TASK STATEMENT: Format the lines as a numbered list, starting at the first line below and ending at the line that contains "orange L-shape: moved 3 px right, 5 px up", with both ends included and blank lines omitted. Leave the pictures out of the answer.

DATA SUPPLIED:
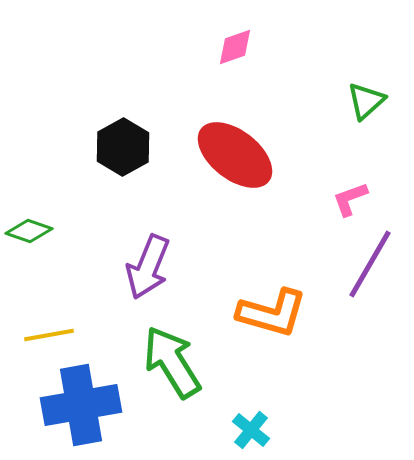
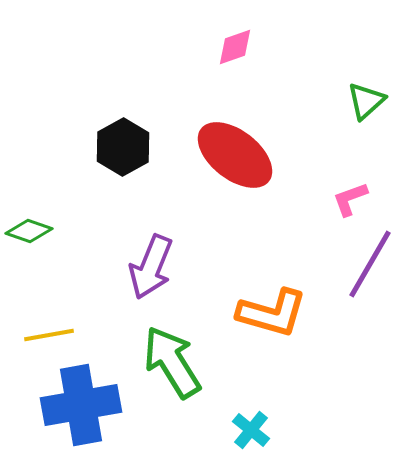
purple arrow: moved 3 px right
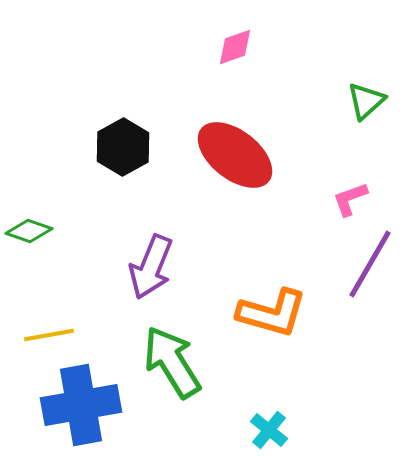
cyan cross: moved 18 px right
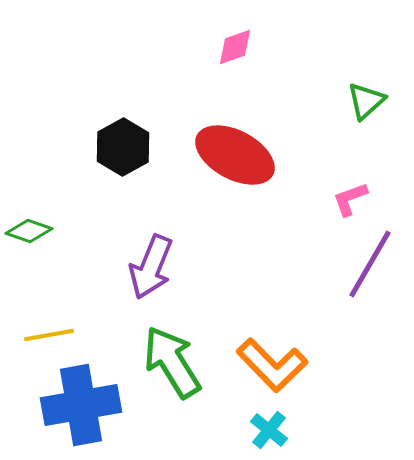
red ellipse: rotated 10 degrees counterclockwise
orange L-shape: moved 52 px down; rotated 30 degrees clockwise
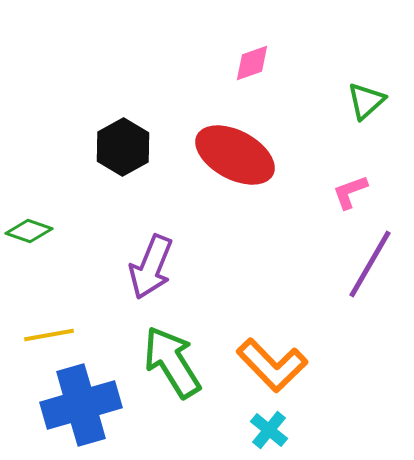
pink diamond: moved 17 px right, 16 px down
pink L-shape: moved 7 px up
blue cross: rotated 6 degrees counterclockwise
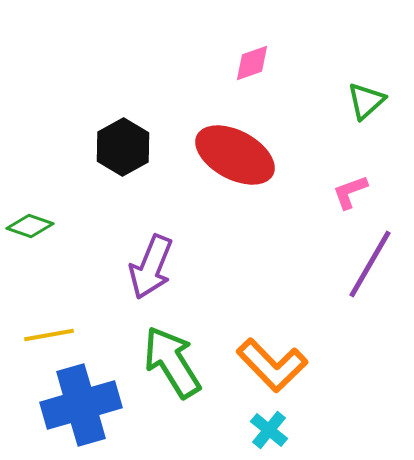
green diamond: moved 1 px right, 5 px up
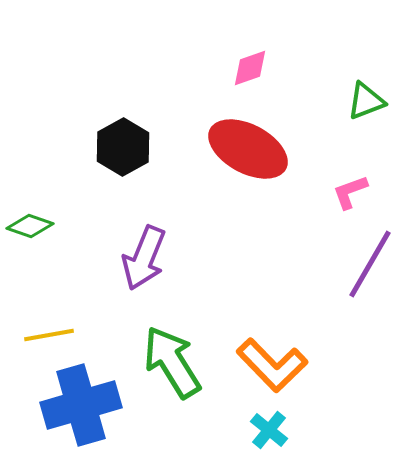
pink diamond: moved 2 px left, 5 px down
green triangle: rotated 21 degrees clockwise
red ellipse: moved 13 px right, 6 px up
purple arrow: moved 7 px left, 9 px up
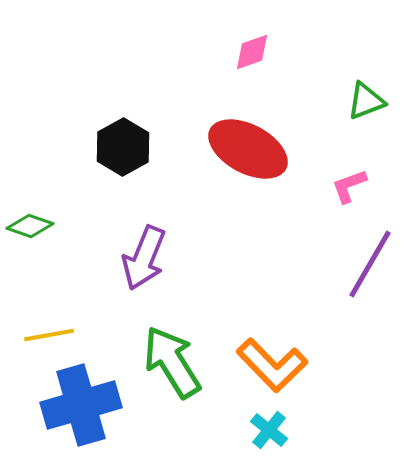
pink diamond: moved 2 px right, 16 px up
pink L-shape: moved 1 px left, 6 px up
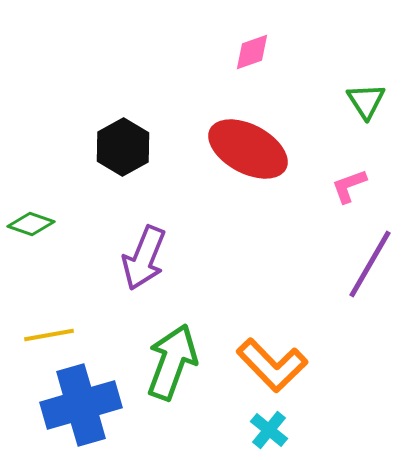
green triangle: rotated 42 degrees counterclockwise
green diamond: moved 1 px right, 2 px up
green arrow: rotated 52 degrees clockwise
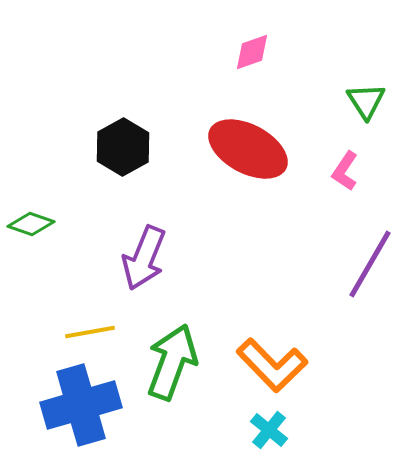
pink L-shape: moved 4 px left, 15 px up; rotated 36 degrees counterclockwise
yellow line: moved 41 px right, 3 px up
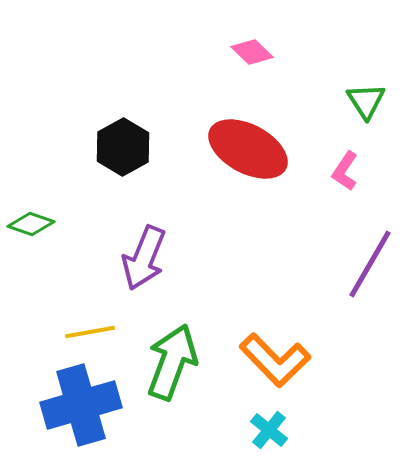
pink diamond: rotated 63 degrees clockwise
orange L-shape: moved 3 px right, 5 px up
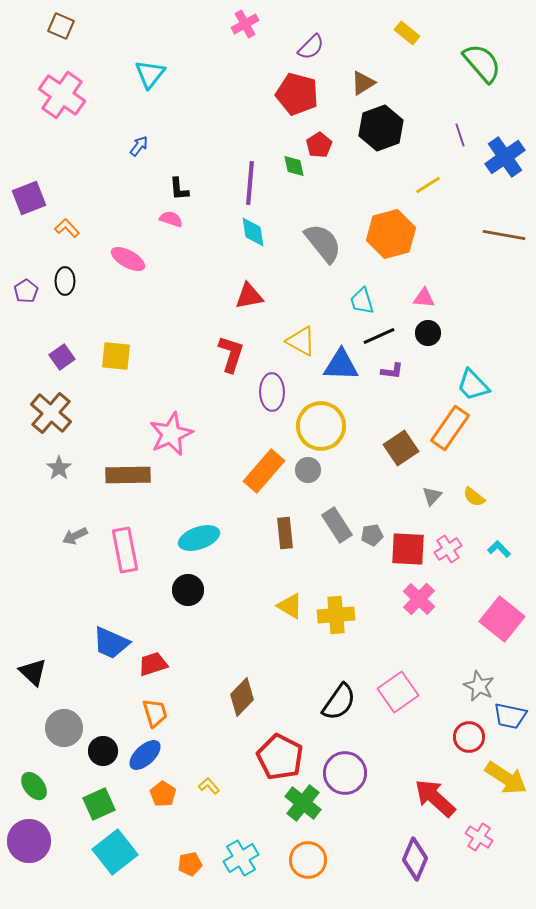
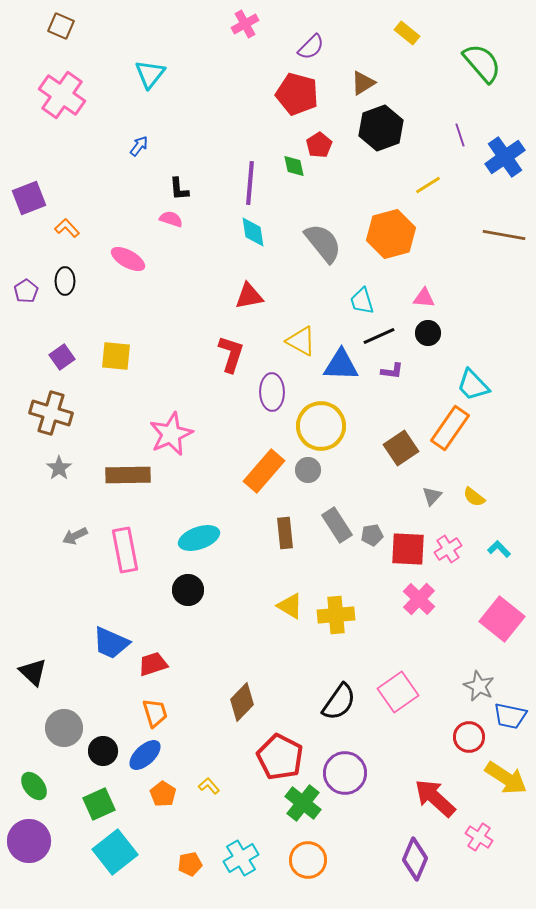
brown cross at (51, 413): rotated 24 degrees counterclockwise
brown diamond at (242, 697): moved 5 px down
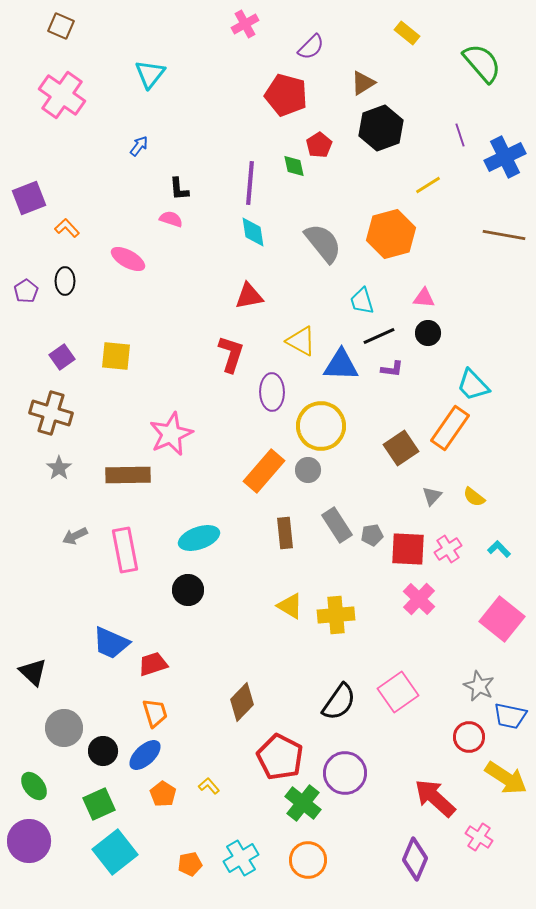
red pentagon at (297, 94): moved 11 px left, 1 px down
blue cross at (505, 157): rotated 9 degrees clockwise
purple L-shape at (392, 371): moved 2 px up
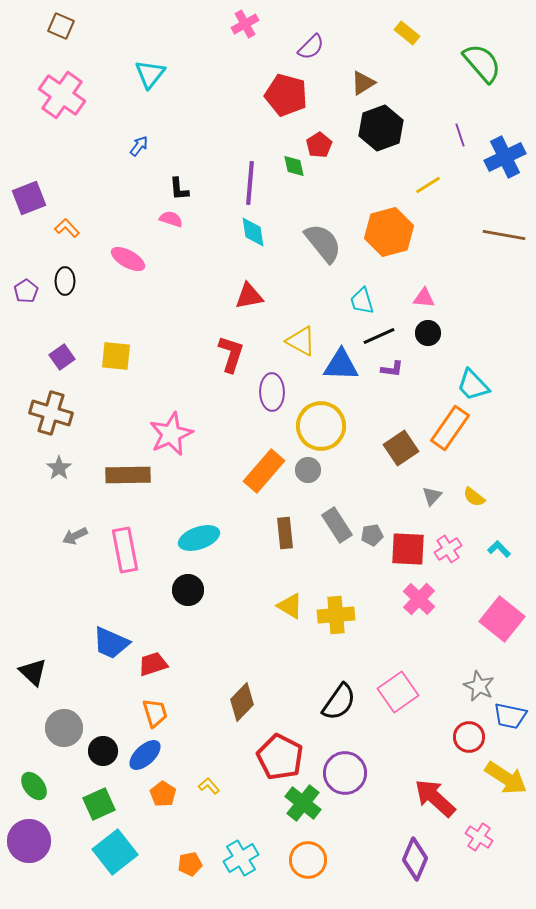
orange hexagon at (391, 234): moved 2 px left, 2 px up
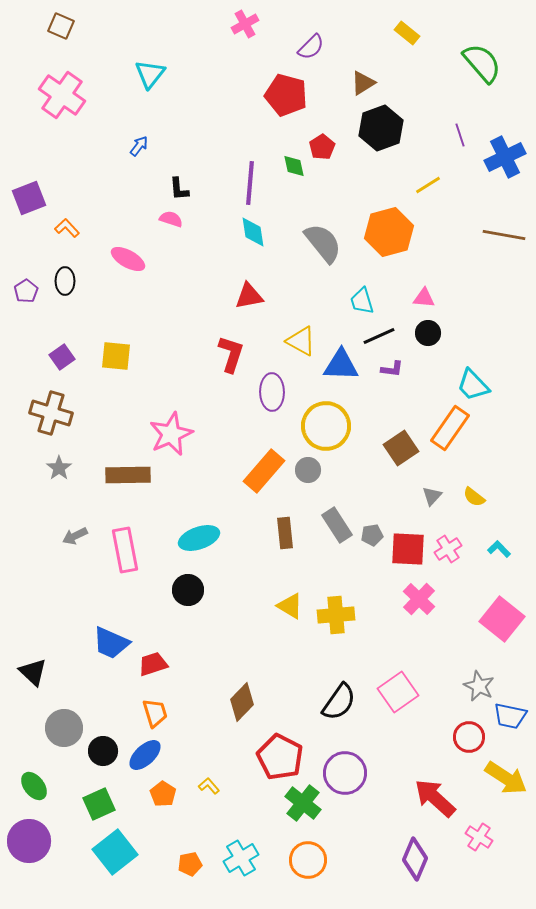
red pentagon at (319, 145): moved 3 px right, 2 px down
yellow circle at (321, 426): moved 5 px right
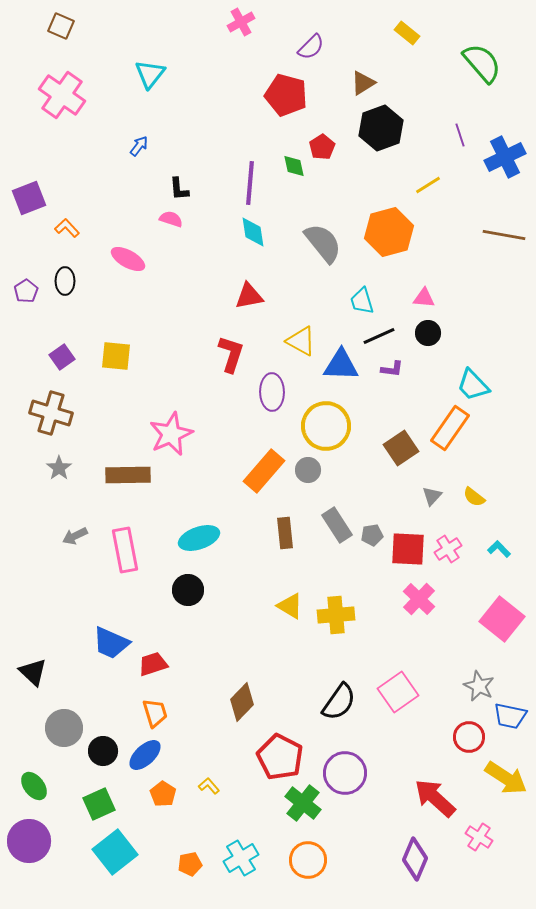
pink cross at (245, 24): moved 4 px left, 2 px up
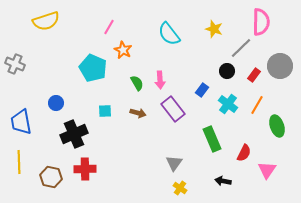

PROBLEM SOLUTION:
1. purple arrow: moved 3 px right
2. cyan cross: moved 18 px right
3. red ellipse: rotated 10 degrees counterclockwise
4. orange L-shape: moved 52 px down; rotated 30 degrees clockwise
5. pink diamond: moved 17 px right, 16 px down
6. pink L-shape: moved 7 px up
7. blue cross: rotated 6 degrees counterclockwise
8. green diamond: moved 1 px right, 5 px up
9. pink diamond: moved 2 px left, 5 px down
10. green triangle: rotated 21 degrees clockwise
11. red ellipse: moved 13 px right, 6 px up
12. purple arrow: moved 7 px left, 9 px up
13. pink diamond: moved 2 px right, 16 px up
14. pink L-shape: moved 1 px left, 6 px up
15. green triangle: rotated 42 degrees counterclockwise
16. green diamond: moved 1 px right, 2 px up
17. green arrow: rotated 52 degrees clockwise
18. pink L-shape: moved 4 px left, 15 px up; rotated 36 degrees counterclockwise
19. yellow line: moved 41 px right, 3 px up
20. pink diamond: rotated 63 degrees clockwise
21. orange L-shape: moved 3 px right, 5 px up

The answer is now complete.